Output the entries exactly.

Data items
[Start of section]
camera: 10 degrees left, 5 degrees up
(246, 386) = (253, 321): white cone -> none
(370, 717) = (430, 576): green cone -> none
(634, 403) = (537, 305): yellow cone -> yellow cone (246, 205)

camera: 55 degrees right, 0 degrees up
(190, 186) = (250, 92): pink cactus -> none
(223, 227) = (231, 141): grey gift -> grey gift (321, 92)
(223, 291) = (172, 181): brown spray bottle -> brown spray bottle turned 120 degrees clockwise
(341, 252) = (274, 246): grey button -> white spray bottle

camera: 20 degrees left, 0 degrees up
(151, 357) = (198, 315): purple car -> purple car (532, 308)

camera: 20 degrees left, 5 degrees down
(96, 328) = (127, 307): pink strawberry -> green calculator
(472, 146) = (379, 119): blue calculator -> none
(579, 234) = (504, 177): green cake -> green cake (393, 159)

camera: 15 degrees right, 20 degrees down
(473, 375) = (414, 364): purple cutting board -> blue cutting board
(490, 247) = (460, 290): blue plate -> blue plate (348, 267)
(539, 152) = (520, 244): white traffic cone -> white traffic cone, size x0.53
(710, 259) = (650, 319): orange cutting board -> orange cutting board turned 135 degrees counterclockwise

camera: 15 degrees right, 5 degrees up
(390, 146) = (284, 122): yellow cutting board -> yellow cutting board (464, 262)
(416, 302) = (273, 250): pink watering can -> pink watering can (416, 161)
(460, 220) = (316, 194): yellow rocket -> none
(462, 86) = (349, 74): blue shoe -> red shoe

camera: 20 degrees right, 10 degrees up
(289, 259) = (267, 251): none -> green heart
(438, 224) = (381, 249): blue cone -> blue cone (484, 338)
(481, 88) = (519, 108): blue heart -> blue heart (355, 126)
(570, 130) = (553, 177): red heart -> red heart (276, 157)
[End of section]
### Exercise response
camera: 10 degrees left, 5 degrees up
(246, 386) = (253, 321): white cone -> none
(370, 717) = (430, 576): green cone -> none
(634, 403) = (537, 305): yellow cone -> yellow cone (246, 205)

camera: 55 degrees right, 0 degrees up
(190, 186) = (250, 92): pink cactus -> none
(223, 227) = (231, 141): grey gift -> grey gift (321, 92)
(223, 291) = (172, 181): brown spray bottle -> brown spray bottle turned 120 degrees clockwise
(341, 252) = (274, 246): grey button -> white spray bottle

camera: 20 degrees left, 0 degrees up
(151, 357) = (198, 315): purple car -> purple car (532, 308)

camera: 20 degrees left, 5 degrees down
(96, 328) = (127, 307): pink strawberry -> green calculator
(472, 146) = (379, 119): blue calculator -> none
(579, 234) = (504, 177): green cake -> green cake (393, 159)

camera: 15 degrees right, 20 degrees down
(473, 375) = (414, 364): purple cutting board -> blue cutting board
(490, 247) = (460, 290): blue plate -> blue plate (348, 267)
(539, 152) = (520, 244): white traffic cone -> white traffic cone, size x0.53
(710, 259) = (650, 319): orange cutting board -> orange cutting board turned 135 degrees counterclockwise

camera: 15 degrees right, 5 degrees up
(390, 146) = (284, 122): yellow cutting board -> yellow cutting board (464, 262)
(416, 302) = (273, 250): pink watering can -> pink watering can (416, 161)
(460, 220) = (316, 194): yellow rocket -> none
(462, 86) = (349, 74): blue shoe -> red shoe

camera: 20 degrees right, 10 degrees up
(289, 259) = (267, 251): none -> green heart
(438, 224) = (381, 249): blue cone -> blue cone (484, 338)
(481, 88) = (519, 108): blue heart -> blue heart (355, 126)
(570, 130) = (553, 177): red heart -> red heart (276, 157)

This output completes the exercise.